> ASSIGNMENT:
All entries need to be written out again exactly, without their pictures.

[Items from a dataset]
------------------------------------------------------------
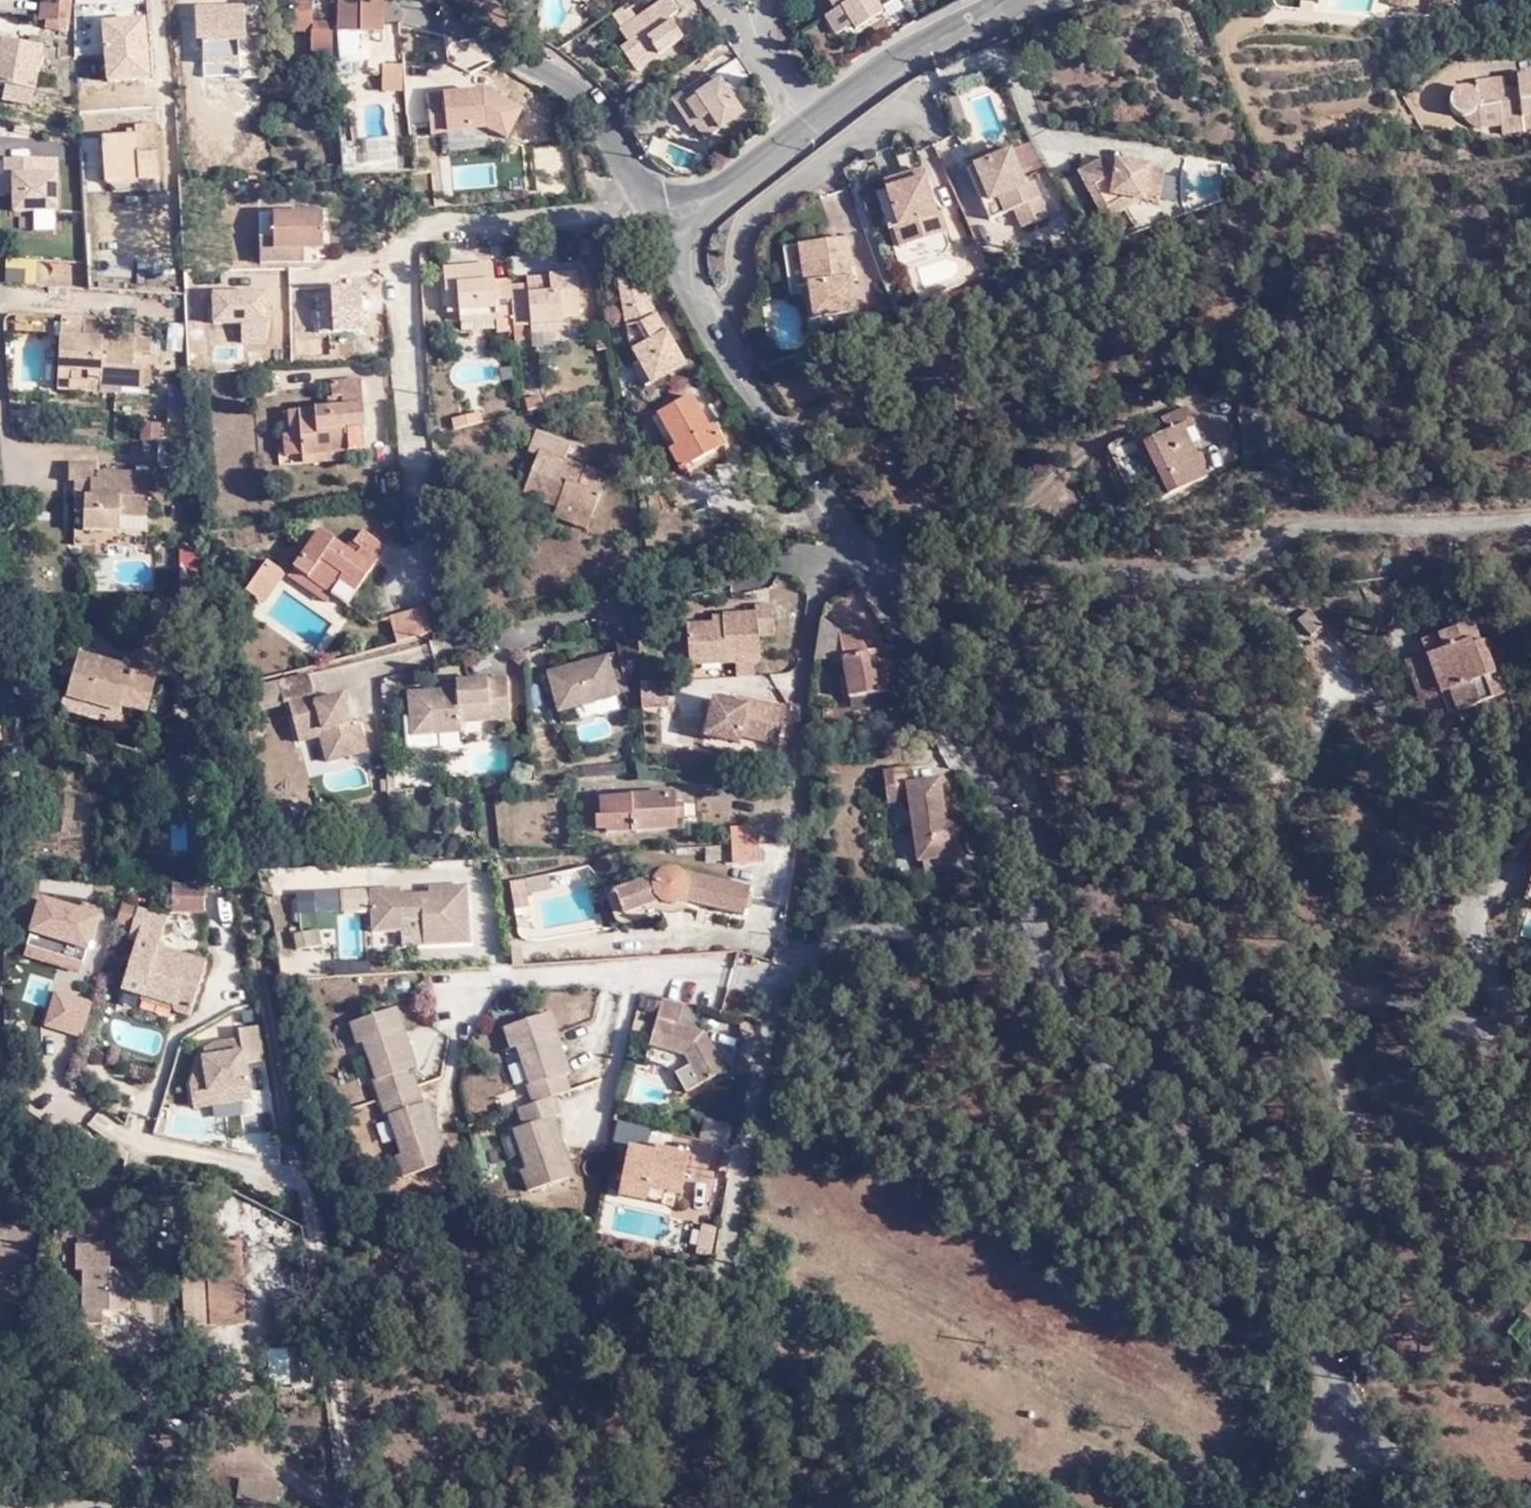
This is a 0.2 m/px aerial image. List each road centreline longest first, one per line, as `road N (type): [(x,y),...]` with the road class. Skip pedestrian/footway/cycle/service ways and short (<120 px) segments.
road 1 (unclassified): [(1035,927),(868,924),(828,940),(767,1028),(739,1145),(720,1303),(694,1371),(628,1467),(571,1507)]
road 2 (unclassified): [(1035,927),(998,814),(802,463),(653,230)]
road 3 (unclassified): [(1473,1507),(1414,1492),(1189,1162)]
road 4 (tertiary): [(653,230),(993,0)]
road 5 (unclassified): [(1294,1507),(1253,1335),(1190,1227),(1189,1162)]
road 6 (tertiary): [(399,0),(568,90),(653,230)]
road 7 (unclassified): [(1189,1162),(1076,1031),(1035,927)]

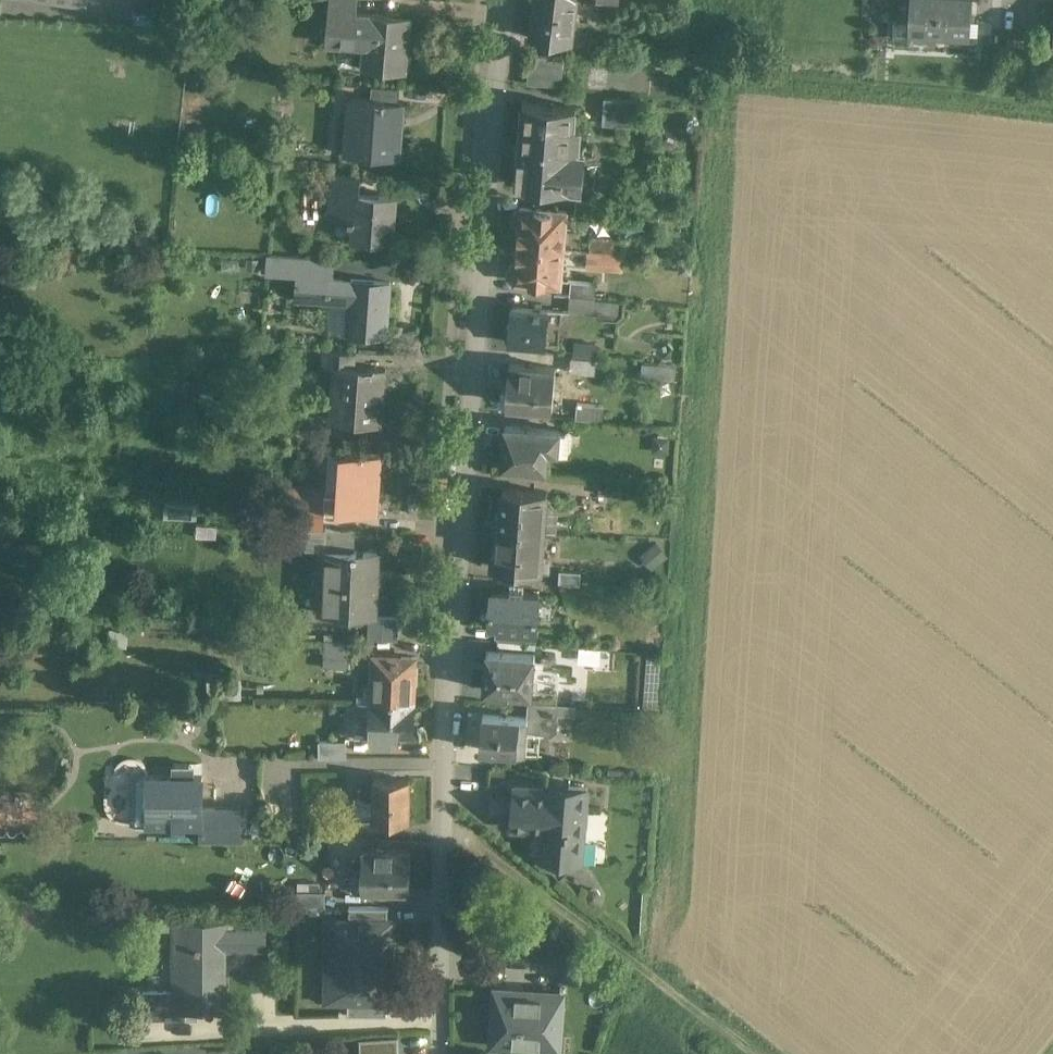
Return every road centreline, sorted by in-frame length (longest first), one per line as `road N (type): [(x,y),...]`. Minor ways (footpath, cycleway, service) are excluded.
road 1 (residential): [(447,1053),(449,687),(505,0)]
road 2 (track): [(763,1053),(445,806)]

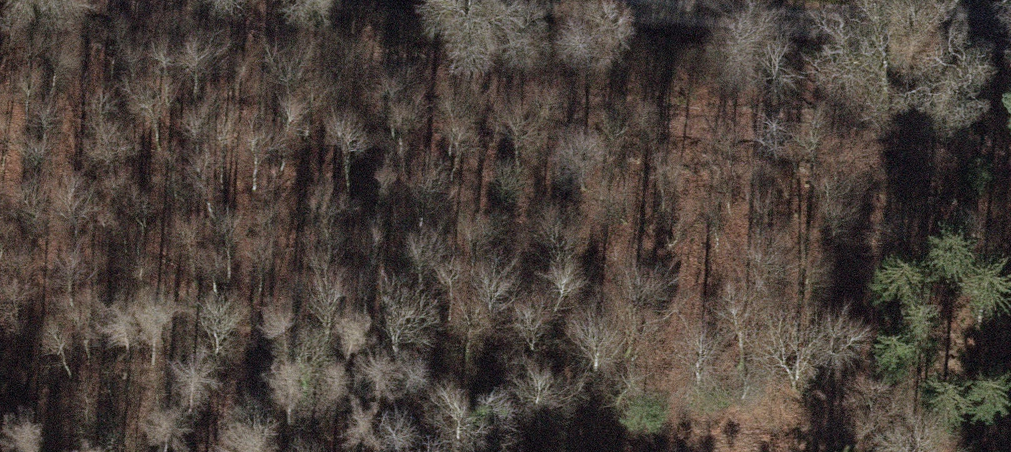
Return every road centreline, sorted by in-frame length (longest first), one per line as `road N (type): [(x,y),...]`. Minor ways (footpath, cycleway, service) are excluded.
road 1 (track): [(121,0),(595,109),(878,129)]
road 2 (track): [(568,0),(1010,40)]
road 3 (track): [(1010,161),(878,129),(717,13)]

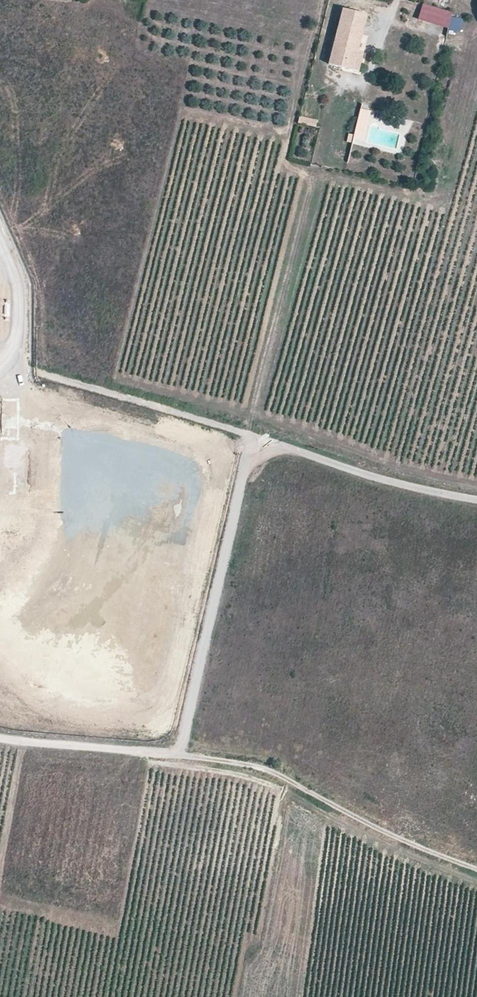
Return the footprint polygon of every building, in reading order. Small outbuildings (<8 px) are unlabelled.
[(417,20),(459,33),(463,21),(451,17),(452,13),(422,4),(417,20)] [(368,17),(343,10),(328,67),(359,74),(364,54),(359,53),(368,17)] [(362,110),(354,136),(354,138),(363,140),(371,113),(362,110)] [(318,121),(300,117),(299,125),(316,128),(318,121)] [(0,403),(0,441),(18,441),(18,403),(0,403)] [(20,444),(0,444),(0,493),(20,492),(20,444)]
------------------------------------------------------------
> EXERCISE RESULT:
This is a 0.2 m/px aerial image. List each road centreline longest first, one per line, as `road N (type): [(x,y),...]` with the road class. Skip pedestrian/footway/cycle/service ways and short (<120 px) segments.
road 1 (unclassified): [(1035,927),(868,924),(828,940),(767,1028),(739,1145),(720,1303),(694,1371),(628,1467),(571,1507)]
road 2 (unclassified): [(1035,927),(998,814),(802,463),(653,230)]
road 3 (unclassified): [(1473,1507),(1414,1492),(1189,1162)]
road 4 (tertiary): [(653,230),(993,0)]
road 5 (unclassified): [(1294,1507),(1253,1335),(1190,1227),(1189,1162)]
road 6 (tertiary): [(399,0),(568,90),(653,230)]
road 7 (unclassified): [(1189,1162),(1076,1031),(1035,927)]

Return every road centreline, sorted by in-frame length (longest first), one per line as `road N (type): [(x,y),...]`. Minor ways (footpath, cycleway, service) are excluded.
road 1 (residential): [(447,1053),(449,687),(505,0)]
road 2 (track): [(763,1053),(445,806)]

Return every road centreline, sorted by in-frame length (longest first), one per line as `road N (type): [(x,y),...]`. Minor ways (footpath, cycleway, service) are excluded.
road 1 (track): [(121,0),(595,109),(878,129)]
road 2 (track): [(568,0),(1010,40)]
road 3 (track): [(1010,161),(878,129),(717,13)]

Return the footprint polygon of every building, in reading order. Small outbuildings (<8 px) are unlabelled.
[(417,20),(459,33),(463,21),(451,17),(452,13),(422,4),(417,20)] [(368,17),(343,10),(328,67),(359,74),(364,54),(359,53),(368,17)] [(362,110),(354,136),(354,138),(363,140),(371,113),(362,110)] [(318,121),(300,117),(299,125),(316,128),(318,121)] [(0,403),(0,441),(18,441),(18,403),(0,403)] [(20,444),(0,444),(0,493),(20,492),(20,444)]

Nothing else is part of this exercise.